---------- PROVIDED DATA

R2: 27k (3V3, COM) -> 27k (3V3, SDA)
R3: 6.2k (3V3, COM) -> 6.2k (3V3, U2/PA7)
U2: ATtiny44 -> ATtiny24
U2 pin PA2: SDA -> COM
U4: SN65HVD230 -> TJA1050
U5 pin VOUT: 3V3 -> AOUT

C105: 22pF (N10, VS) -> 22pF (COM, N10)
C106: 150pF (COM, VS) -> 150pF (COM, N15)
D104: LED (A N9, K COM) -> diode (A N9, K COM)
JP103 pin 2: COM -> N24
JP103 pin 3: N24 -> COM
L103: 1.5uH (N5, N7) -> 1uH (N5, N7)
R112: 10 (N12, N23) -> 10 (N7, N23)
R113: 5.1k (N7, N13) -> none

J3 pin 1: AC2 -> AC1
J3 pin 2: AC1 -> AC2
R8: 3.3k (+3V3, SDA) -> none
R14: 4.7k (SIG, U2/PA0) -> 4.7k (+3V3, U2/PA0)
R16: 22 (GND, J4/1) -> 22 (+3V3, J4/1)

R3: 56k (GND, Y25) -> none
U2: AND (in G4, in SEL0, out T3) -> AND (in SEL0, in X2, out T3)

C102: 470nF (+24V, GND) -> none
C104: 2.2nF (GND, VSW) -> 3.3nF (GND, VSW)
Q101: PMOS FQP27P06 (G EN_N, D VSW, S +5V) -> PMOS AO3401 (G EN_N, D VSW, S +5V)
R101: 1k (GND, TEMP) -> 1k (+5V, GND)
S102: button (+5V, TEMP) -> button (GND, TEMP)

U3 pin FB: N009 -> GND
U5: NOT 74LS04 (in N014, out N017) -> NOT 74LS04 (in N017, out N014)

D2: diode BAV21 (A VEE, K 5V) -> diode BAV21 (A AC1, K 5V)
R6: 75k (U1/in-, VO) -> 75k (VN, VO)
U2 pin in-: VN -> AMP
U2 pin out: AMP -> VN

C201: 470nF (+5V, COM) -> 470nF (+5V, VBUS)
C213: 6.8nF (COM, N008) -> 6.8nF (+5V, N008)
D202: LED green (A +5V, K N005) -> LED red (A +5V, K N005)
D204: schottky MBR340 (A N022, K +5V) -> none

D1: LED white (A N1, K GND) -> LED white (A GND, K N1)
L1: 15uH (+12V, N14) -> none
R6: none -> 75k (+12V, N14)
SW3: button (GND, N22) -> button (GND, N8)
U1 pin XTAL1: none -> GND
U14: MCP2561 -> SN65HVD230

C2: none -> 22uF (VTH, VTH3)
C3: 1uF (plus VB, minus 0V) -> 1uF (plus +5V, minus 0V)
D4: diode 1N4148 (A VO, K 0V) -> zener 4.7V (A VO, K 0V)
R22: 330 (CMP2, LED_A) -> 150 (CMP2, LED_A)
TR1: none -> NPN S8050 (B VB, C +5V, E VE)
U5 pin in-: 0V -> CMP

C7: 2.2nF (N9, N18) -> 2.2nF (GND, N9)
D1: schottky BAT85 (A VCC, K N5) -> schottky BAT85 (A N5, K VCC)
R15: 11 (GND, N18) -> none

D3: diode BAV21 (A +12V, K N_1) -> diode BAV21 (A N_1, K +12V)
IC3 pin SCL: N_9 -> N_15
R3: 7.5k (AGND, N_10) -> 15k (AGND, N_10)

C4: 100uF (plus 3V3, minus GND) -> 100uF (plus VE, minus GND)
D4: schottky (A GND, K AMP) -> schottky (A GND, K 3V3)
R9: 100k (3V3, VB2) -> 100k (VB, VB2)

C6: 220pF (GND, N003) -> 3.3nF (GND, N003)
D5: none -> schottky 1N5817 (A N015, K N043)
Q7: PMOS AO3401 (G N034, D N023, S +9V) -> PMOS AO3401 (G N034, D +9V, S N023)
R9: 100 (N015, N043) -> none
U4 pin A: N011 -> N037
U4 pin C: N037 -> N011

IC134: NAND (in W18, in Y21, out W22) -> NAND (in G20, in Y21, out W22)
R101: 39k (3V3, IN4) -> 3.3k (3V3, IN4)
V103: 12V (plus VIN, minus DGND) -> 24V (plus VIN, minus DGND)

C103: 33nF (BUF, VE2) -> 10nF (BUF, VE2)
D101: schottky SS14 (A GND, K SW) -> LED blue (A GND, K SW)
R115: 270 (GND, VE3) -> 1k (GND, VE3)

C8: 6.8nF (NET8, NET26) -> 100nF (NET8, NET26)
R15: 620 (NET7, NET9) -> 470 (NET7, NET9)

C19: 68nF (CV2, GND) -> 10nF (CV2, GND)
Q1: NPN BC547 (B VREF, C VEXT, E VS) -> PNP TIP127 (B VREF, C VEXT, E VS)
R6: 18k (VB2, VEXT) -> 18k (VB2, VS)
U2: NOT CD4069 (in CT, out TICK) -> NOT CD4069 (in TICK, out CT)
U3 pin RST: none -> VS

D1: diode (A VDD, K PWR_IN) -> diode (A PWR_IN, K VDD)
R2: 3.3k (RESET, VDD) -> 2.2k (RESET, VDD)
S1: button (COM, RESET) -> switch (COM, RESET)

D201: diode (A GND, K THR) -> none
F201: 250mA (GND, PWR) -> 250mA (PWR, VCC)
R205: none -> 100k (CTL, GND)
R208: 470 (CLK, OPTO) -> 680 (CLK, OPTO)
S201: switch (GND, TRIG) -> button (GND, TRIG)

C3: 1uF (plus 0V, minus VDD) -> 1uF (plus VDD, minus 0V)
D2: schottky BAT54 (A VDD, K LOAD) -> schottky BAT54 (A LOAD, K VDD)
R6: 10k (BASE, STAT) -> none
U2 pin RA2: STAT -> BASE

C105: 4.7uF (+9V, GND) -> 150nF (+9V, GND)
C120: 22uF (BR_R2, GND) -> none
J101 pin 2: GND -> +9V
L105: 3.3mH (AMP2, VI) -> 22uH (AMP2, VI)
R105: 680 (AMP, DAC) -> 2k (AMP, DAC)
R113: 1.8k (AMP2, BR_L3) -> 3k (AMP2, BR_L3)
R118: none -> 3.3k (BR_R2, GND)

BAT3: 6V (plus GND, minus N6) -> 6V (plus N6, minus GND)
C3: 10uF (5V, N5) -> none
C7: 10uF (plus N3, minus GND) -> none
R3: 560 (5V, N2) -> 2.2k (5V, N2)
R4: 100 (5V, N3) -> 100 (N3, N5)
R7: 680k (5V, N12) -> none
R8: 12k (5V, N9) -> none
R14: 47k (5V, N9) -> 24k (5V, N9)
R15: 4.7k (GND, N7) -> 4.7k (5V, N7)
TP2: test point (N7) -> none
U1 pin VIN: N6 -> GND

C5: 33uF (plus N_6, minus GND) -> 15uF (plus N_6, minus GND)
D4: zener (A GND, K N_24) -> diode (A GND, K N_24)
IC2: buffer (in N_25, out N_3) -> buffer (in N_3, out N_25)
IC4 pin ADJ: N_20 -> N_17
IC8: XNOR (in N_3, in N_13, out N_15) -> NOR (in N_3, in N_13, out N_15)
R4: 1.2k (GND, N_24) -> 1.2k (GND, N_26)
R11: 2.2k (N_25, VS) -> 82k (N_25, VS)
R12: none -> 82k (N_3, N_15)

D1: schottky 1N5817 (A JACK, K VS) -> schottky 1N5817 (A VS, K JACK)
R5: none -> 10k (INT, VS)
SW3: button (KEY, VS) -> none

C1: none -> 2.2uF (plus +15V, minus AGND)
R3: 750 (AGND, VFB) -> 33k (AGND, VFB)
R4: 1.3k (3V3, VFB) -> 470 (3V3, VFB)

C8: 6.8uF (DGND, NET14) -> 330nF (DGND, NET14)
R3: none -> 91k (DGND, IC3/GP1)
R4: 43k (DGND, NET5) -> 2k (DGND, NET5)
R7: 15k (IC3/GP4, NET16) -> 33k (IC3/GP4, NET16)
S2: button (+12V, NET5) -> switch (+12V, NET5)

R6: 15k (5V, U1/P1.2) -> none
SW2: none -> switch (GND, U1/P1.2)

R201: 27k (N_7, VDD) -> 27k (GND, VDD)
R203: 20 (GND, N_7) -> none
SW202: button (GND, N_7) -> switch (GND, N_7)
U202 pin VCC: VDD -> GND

--------------------

Reproduce exactly the lines from the one containing "R6: 15k (5V, U1/P1.2) -> none" through the last line of the records, both included, and nothing else.

→ WRITTEN REPLY
R6: 15k (5V, U1/P1.2) -> none
SW2: none -> switch (GND, U1/P1.2)

R201: 27k (N_7, VDD) -> 27k (GND, VDD)
R203: 20 (GND, N_7) -> none
SW202: button (GND, N_7) -> switch (GND, N_7)
U202 pin VCC: VDD -> GND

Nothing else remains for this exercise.